About this task
From the records beneath, determine how many lines contain "RADIO" and report only that figure.

Dataset content
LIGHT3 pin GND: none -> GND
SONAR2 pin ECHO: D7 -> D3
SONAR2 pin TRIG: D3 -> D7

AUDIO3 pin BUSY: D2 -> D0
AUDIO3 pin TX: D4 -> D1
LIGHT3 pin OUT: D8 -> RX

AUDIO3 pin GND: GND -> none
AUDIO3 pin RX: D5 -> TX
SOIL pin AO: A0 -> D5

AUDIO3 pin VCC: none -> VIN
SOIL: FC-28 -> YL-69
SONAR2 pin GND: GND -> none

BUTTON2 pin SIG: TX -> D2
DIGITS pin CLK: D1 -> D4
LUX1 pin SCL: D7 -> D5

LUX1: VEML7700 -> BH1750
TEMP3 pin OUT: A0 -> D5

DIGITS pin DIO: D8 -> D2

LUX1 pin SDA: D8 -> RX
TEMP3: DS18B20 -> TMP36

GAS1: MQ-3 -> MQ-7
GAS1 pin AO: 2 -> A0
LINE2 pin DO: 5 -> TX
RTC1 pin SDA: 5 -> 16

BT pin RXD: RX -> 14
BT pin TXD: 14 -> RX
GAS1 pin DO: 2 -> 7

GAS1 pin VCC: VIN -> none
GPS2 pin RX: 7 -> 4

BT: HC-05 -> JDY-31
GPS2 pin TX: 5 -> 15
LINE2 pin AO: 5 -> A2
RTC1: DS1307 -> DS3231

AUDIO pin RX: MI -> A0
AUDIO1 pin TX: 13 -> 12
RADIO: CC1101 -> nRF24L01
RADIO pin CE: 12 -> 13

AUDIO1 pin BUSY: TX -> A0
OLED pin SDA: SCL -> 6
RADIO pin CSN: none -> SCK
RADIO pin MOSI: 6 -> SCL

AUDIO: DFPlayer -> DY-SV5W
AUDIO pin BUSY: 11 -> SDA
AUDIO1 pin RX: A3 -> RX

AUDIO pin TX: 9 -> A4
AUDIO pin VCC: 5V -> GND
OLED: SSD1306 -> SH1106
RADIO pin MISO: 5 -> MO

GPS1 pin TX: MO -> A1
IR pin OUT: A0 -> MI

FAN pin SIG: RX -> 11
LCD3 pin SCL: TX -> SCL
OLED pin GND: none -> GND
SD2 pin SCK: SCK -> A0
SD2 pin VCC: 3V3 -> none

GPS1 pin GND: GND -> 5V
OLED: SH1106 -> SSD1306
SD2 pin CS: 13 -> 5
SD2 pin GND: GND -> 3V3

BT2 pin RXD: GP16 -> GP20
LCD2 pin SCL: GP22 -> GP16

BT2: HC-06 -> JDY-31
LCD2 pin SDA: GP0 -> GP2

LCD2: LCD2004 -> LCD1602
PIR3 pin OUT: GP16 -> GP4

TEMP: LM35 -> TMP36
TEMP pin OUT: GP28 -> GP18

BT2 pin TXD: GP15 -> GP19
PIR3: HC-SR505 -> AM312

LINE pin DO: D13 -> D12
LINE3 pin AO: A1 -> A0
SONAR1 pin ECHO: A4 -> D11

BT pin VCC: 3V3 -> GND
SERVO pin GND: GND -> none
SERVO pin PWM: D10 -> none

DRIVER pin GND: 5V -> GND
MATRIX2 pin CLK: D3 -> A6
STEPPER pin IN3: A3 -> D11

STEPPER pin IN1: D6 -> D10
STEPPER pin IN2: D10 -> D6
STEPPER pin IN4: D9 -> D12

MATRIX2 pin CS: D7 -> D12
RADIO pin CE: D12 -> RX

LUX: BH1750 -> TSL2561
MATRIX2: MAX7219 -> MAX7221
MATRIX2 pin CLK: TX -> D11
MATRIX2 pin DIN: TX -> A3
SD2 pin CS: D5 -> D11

Answer below
6